## [What you are asked to do]
Print the whole listing again exactly, keeping no pictures in it.

++++++

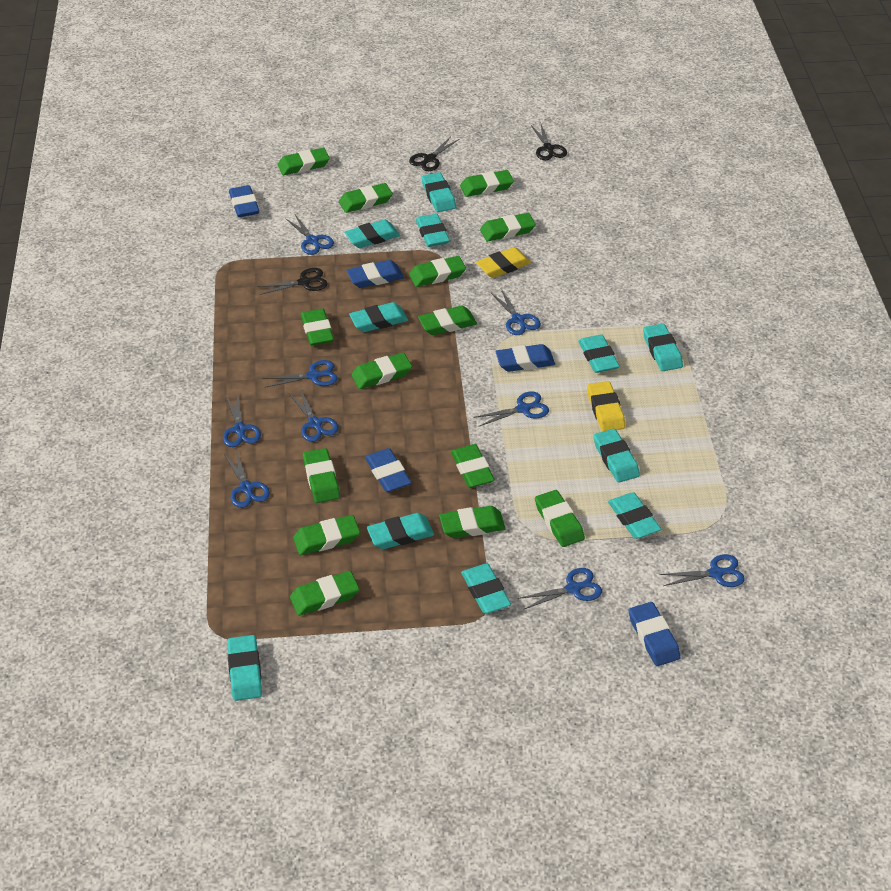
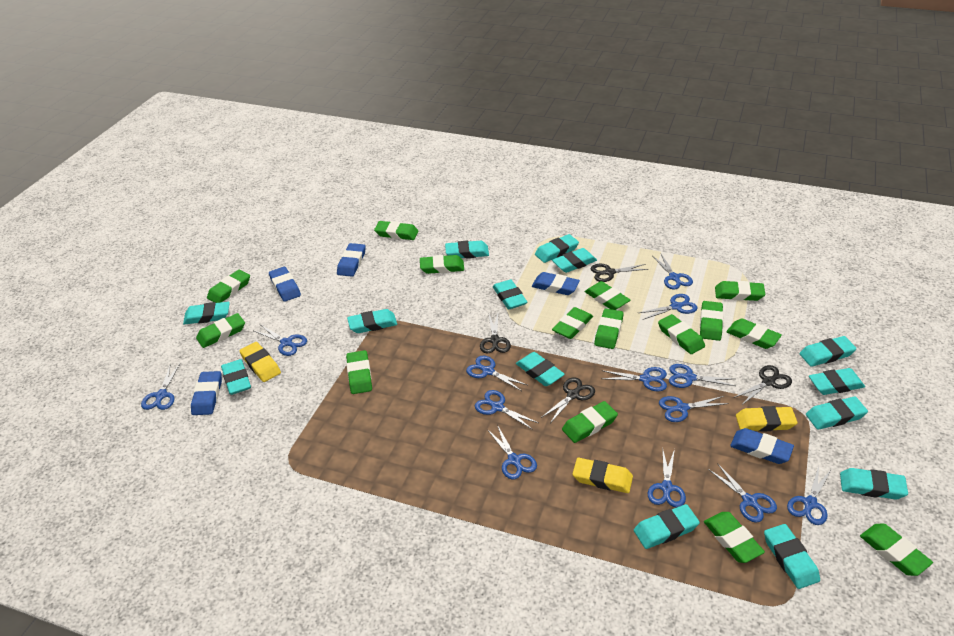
black scissors: 3 -> 4
blue scissors: 9 -> 13
green eraser: 14 -> 15
turquoise eraser: 11 -> 14
yellow eraser: 2 -> 3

++++++

## [Result of the task]
black scissors: 3 -> 4
blue scissors: 9 -> 13
green eraser: 14 -> 15
turquoise eraser: 11 -> 14
yellow eraser: 2 -> 3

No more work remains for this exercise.